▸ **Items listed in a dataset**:
* * * * * * *

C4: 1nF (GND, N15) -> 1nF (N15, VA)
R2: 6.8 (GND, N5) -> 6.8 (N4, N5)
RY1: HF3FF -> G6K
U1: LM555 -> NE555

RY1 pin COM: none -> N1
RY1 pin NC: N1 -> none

* * * * * * *

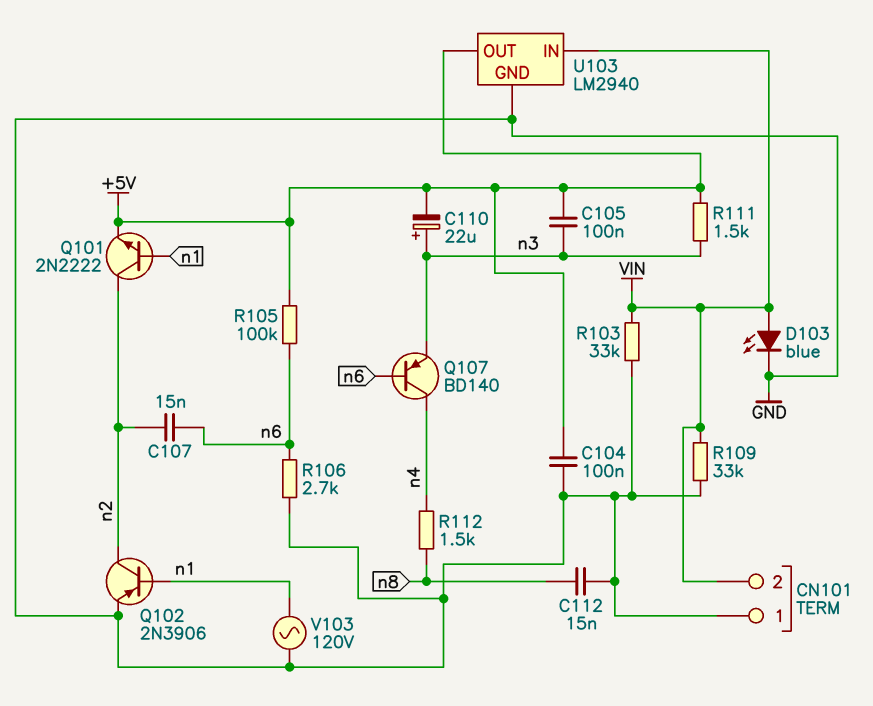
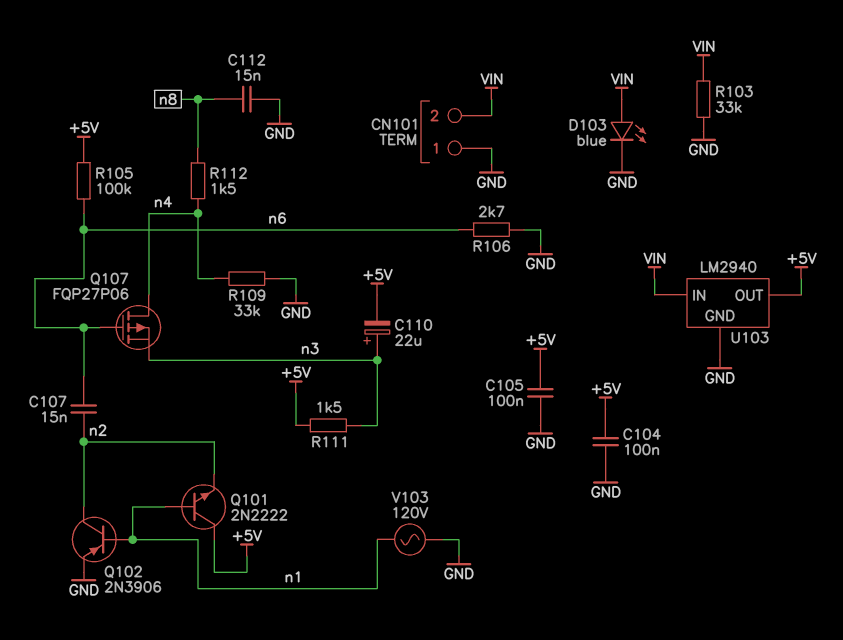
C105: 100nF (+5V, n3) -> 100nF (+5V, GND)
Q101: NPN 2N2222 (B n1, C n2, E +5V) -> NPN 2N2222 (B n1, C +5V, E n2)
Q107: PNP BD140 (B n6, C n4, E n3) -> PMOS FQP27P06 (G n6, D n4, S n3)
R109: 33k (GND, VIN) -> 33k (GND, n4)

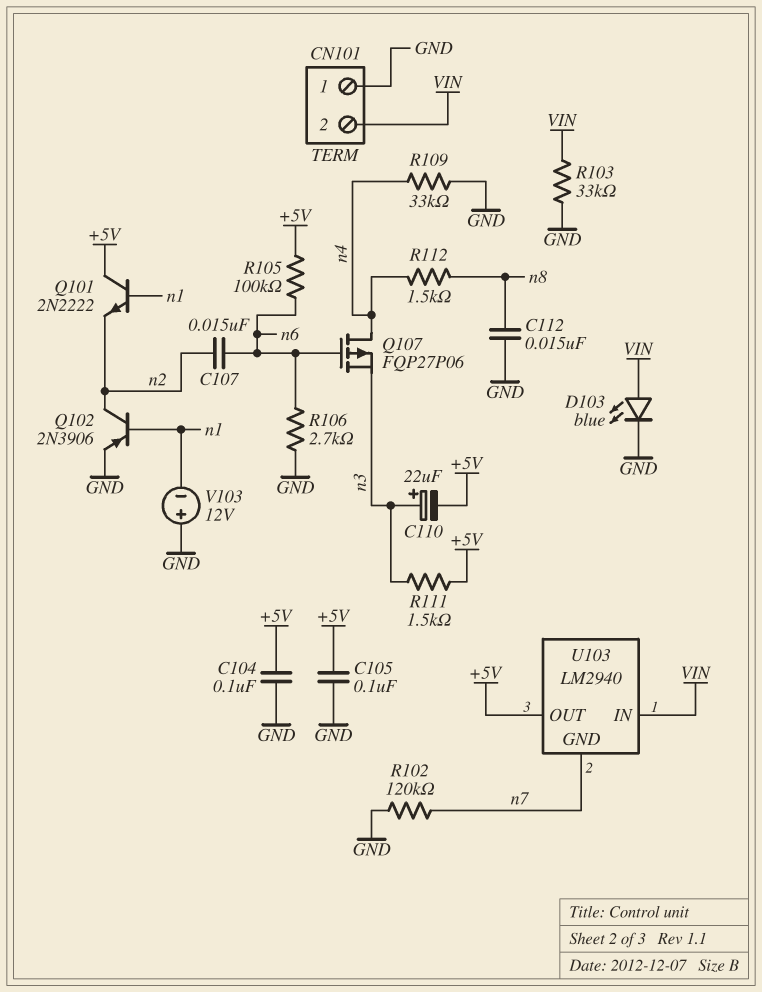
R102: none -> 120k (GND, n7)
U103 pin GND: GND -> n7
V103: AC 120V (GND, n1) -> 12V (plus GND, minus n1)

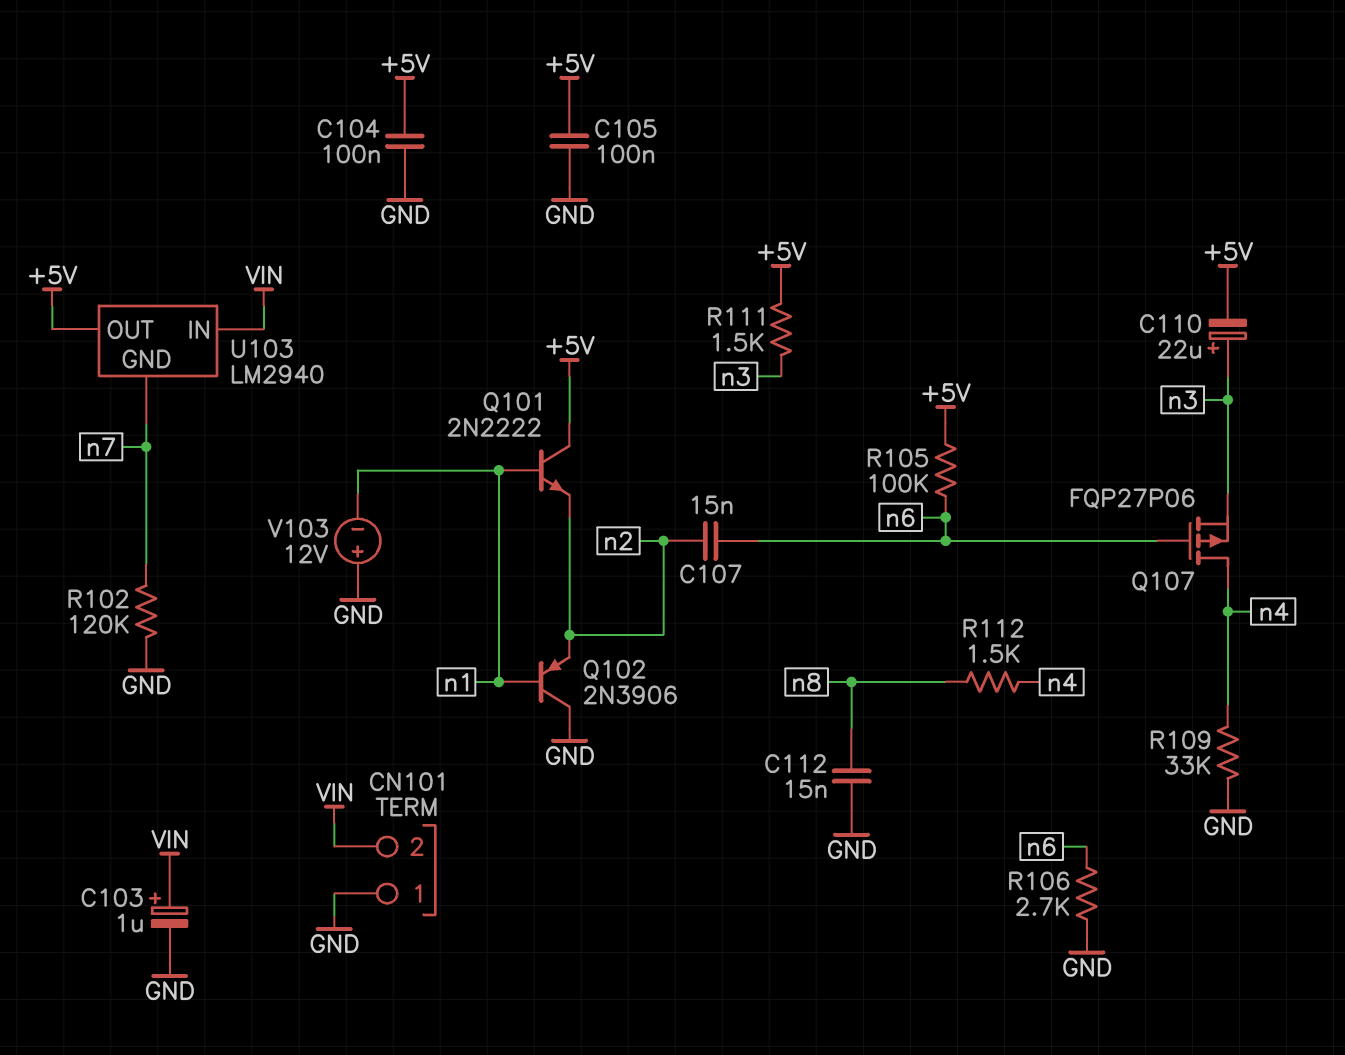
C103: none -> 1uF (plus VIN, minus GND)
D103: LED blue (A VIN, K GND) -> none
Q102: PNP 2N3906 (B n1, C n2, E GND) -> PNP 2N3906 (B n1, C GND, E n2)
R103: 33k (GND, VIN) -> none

* * * * * * *

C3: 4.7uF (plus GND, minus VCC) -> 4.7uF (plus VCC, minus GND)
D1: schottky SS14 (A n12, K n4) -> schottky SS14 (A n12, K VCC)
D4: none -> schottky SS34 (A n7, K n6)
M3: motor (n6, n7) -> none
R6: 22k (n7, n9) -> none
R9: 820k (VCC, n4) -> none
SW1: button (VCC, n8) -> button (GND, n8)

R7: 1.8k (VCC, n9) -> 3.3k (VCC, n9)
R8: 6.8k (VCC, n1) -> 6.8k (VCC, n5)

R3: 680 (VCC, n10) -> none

* * * * * * *

▸ **What you should do**: I'd like the lines above repeated exactly, from the one that contains "R102: none -> 120k (GND, n7)" through the one that contains "R103: 33k (GND, VIN) -> none", with no pictures.

▸ **Answer box**:
R102: none -> 120k (GND, n7)
U103 pin GND: GND -> n7
V103: AC 120V (GND, n1) -> 12V (plus GND, minus n1)

C103: none -> 1uF (plus VIN, minus GND)
D103: LED blue (A VIN, K GND) -> none
Q102: PNP 2N3906 (B n1, C n2, E GND) -> PNP 2N3906 (B n1, C GND, E n2)
R103: 33k (GND, VIN) -> none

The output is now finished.